- DATA TO EXAMINE
+-------+

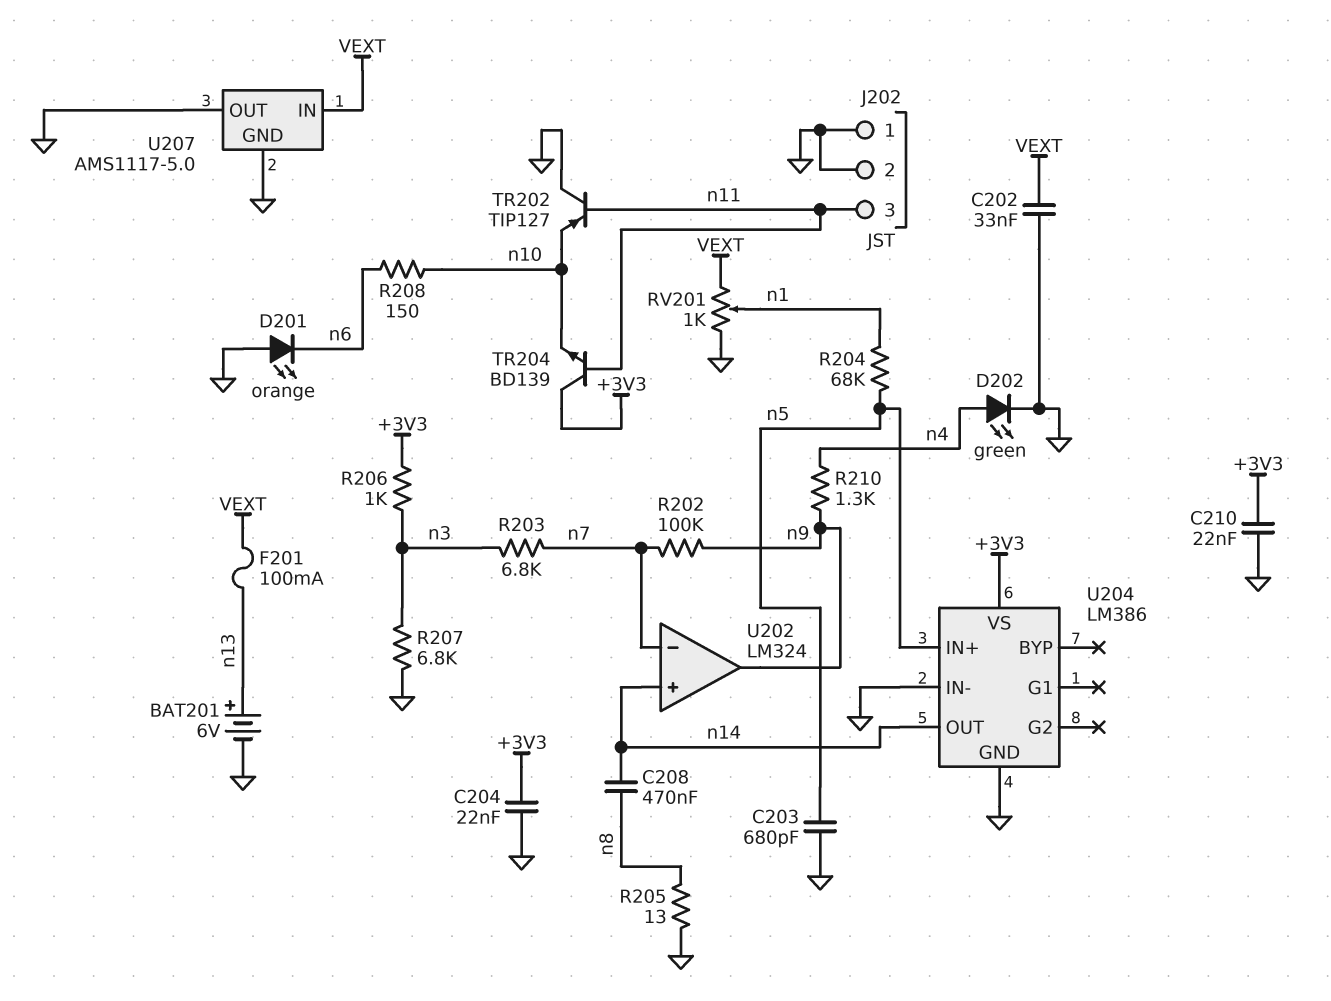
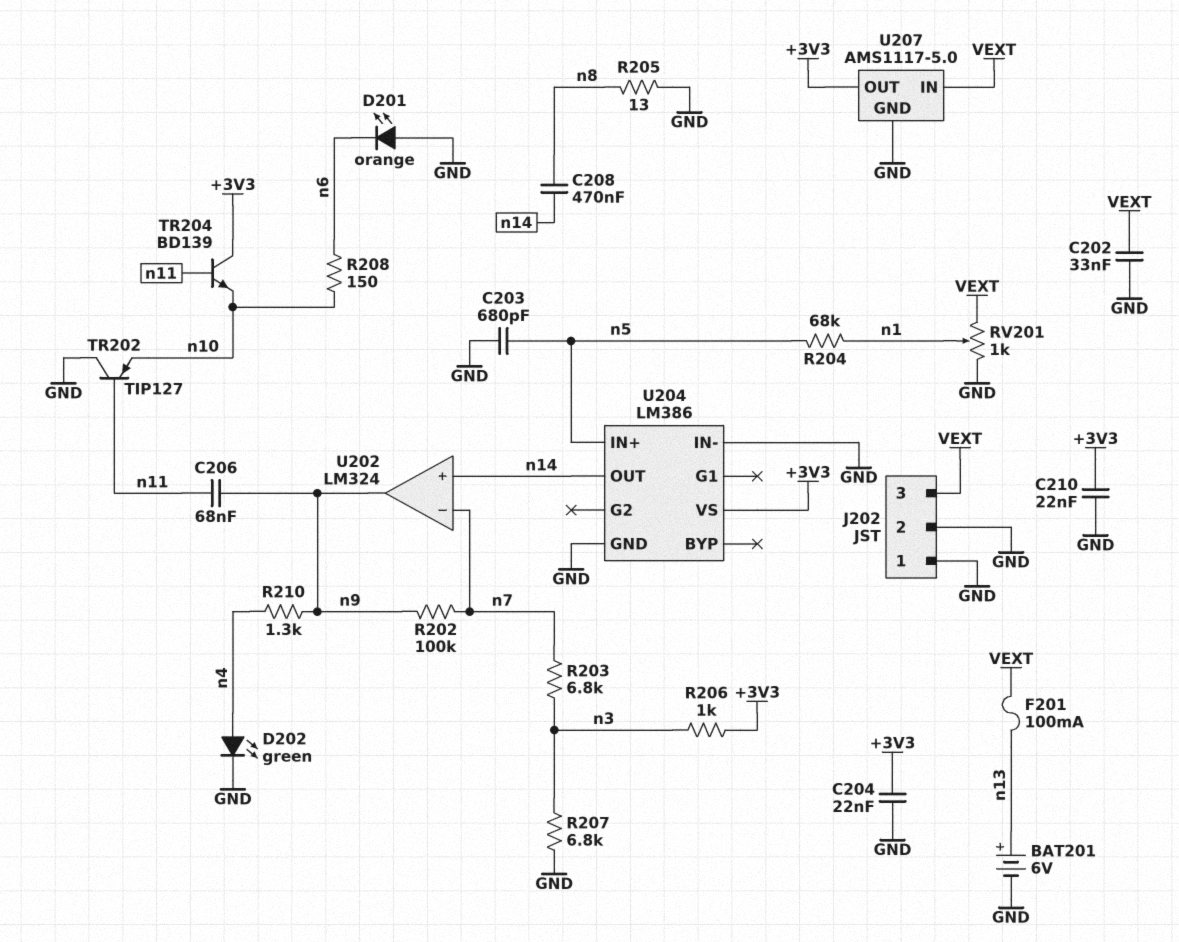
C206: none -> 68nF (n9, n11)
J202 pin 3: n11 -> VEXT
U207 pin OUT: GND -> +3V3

+-------+

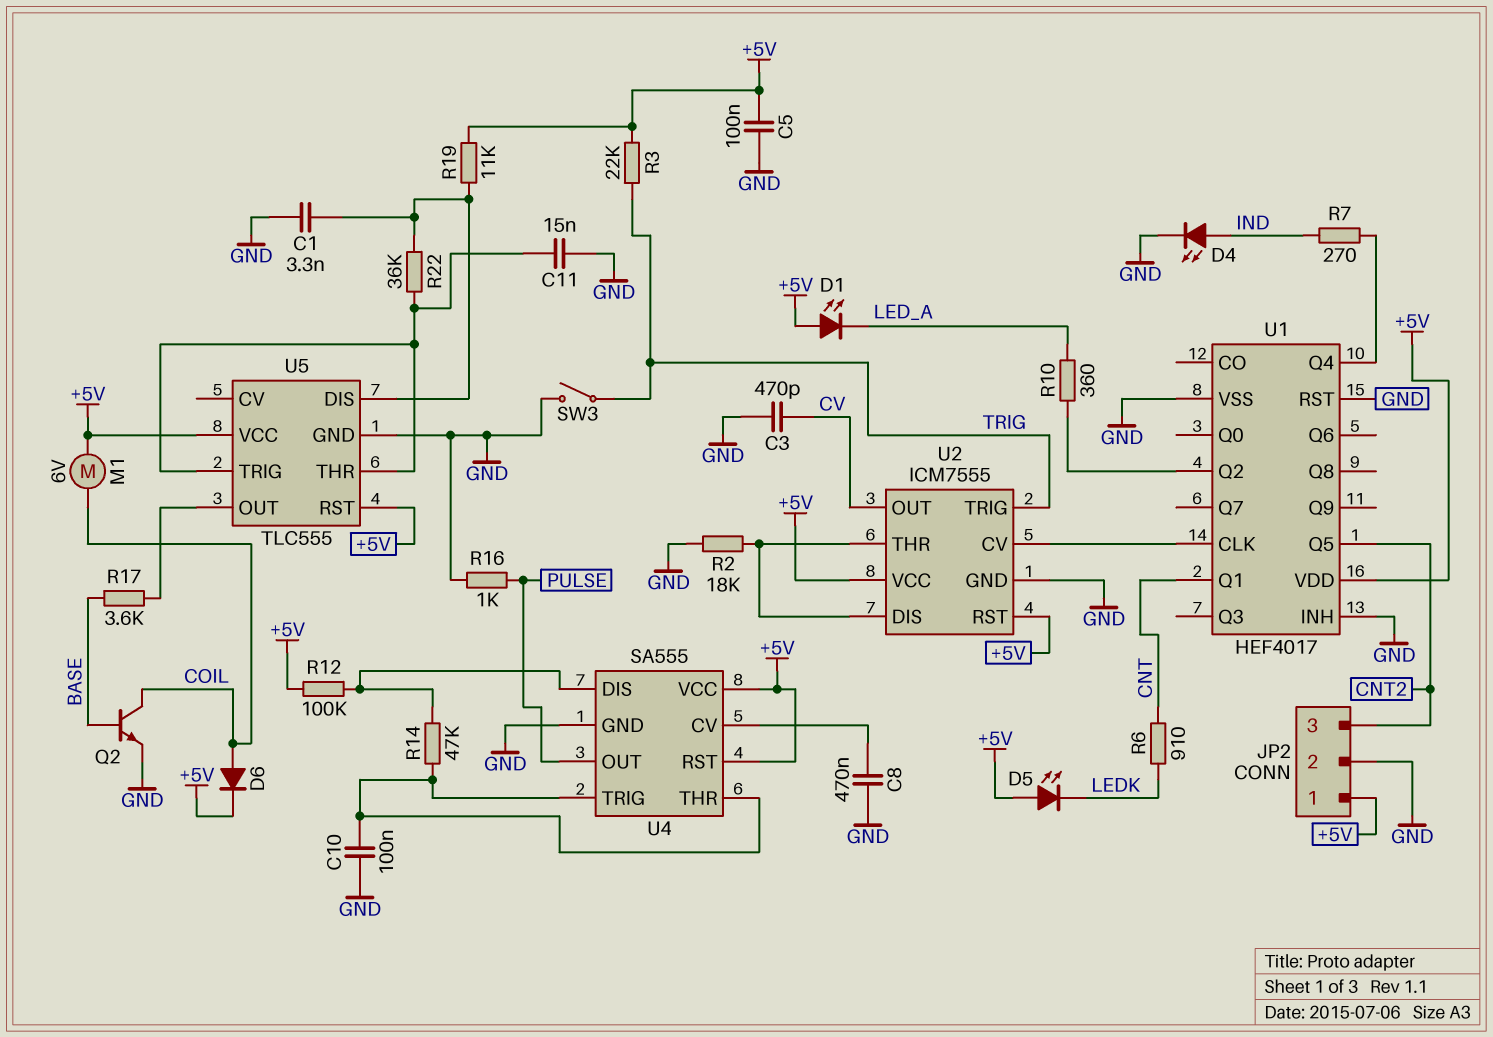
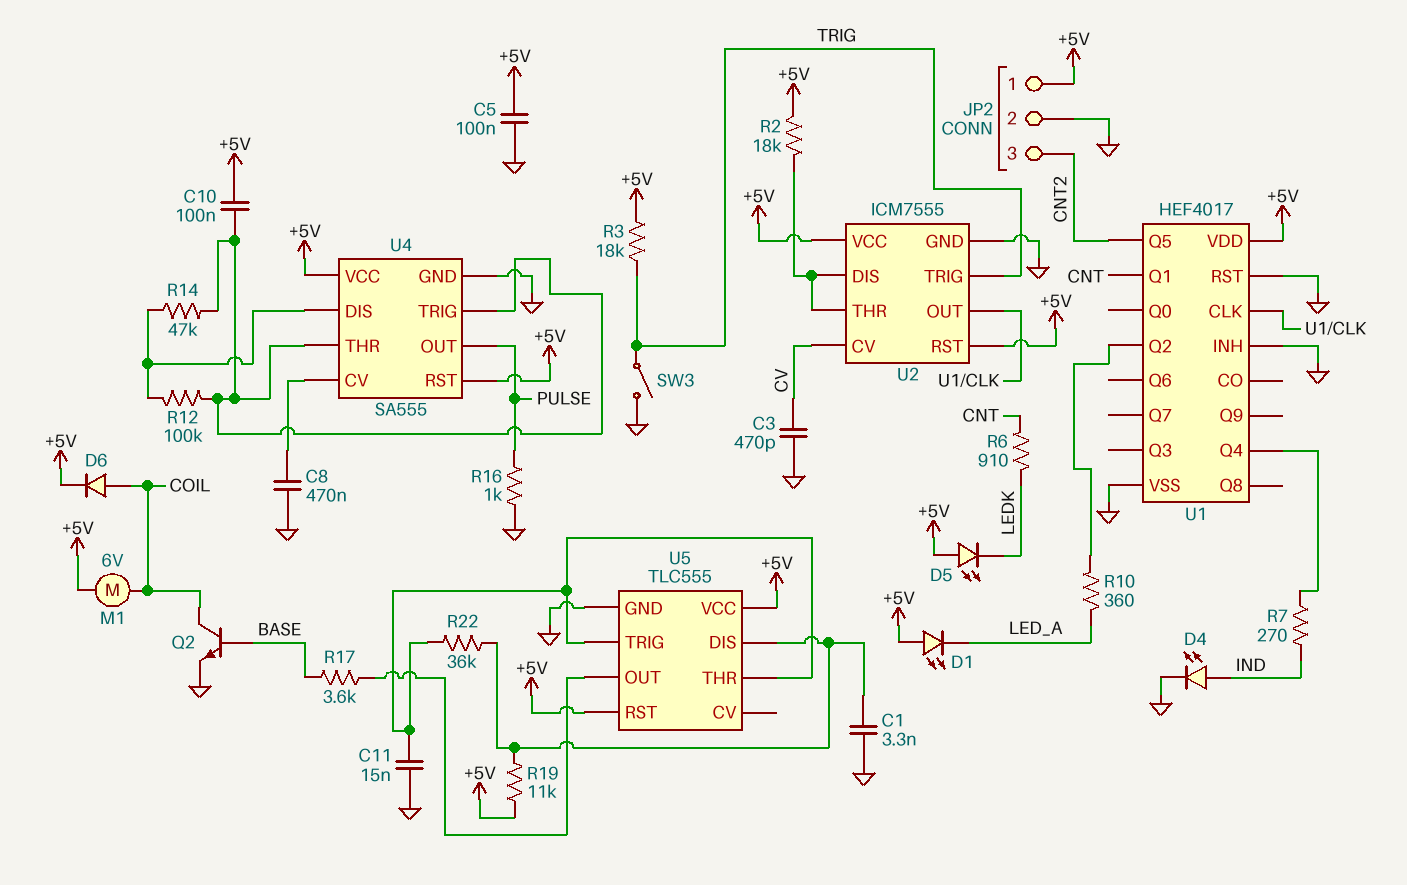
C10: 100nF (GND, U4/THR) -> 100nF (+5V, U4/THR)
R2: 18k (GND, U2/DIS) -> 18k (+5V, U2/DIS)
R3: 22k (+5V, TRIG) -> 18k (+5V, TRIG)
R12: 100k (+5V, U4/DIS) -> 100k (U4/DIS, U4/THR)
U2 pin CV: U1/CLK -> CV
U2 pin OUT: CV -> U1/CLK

+-------+

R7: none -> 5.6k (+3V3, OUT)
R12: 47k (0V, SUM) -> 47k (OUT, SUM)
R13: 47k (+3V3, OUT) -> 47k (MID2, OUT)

+-------+

Starting with the line with "R3: 22k (+5V, TRIG) -> 18k (+5V, TRIG)" above and going on through the line with "U2 pin OUT: CV -> U1/CLK", transcribe every line exactly, both ends included, and add nothing.

R3: 22k (+5V, TRIG) -> 18k (+5V, TRIG)
R12: 100k (+5V, U4/DIS) -> 100k (U4/DIS, U4/THR)
U2 pin CV: U1/CLK -> CV
U2 pin OUT: CV -> U1/CLK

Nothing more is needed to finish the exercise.